* PROBLEM TO WORK ON *
Copy word for word, and only, the lines below from the one with "(235, 371) = (653, 373): black" through the last.

☆ ☆ ☆ ☆ ☆ ☆ ☆

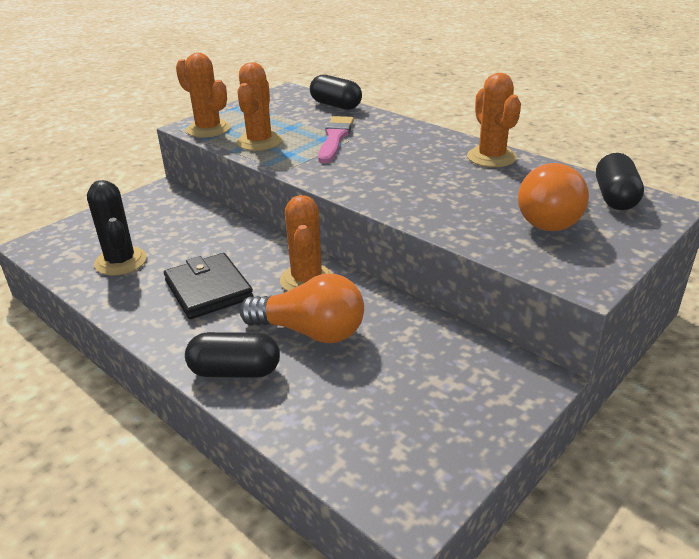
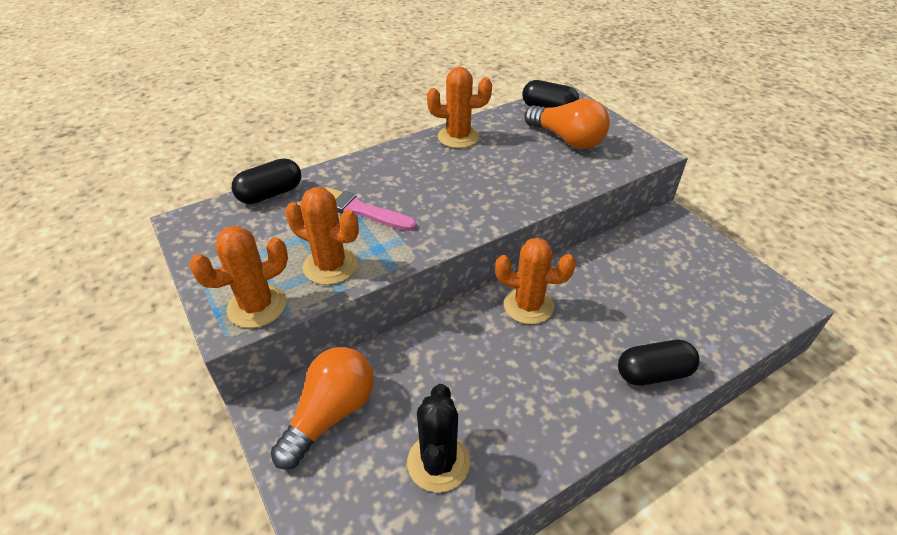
camera: 75 degrees left, 10 degrees up
(121, 261) = (438, 462): black cactus -> black cactus turned 75 degrees counterclockwise
(208, 290) = (524, 381): black wallet -> none
(235, 371) = (653, 373): black capsule -> black capsule turned 60 degrees clockwise
(310, 332) = (606, 316): orange light bulb -> orange light bulb (331, 414)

☆ ☆ ☆ ☆ ☆ ☆ ☆

* EXERCISE OUTPUT *
(235, 371) = (653, 373): black capsule -> black capsule turned 60 degrees clockwise
(310, 332) = (606, 316): orange light bulb -> orange light bulb (331, 414)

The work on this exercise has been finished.